Go through the entries below and count the lines where the word "green" appears; give only the count.

============================================================

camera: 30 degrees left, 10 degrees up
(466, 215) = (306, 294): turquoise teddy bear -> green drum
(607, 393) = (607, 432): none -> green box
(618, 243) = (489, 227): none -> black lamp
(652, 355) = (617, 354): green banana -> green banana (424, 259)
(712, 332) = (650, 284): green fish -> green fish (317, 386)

============================================================

OUTPUT BELOW →
4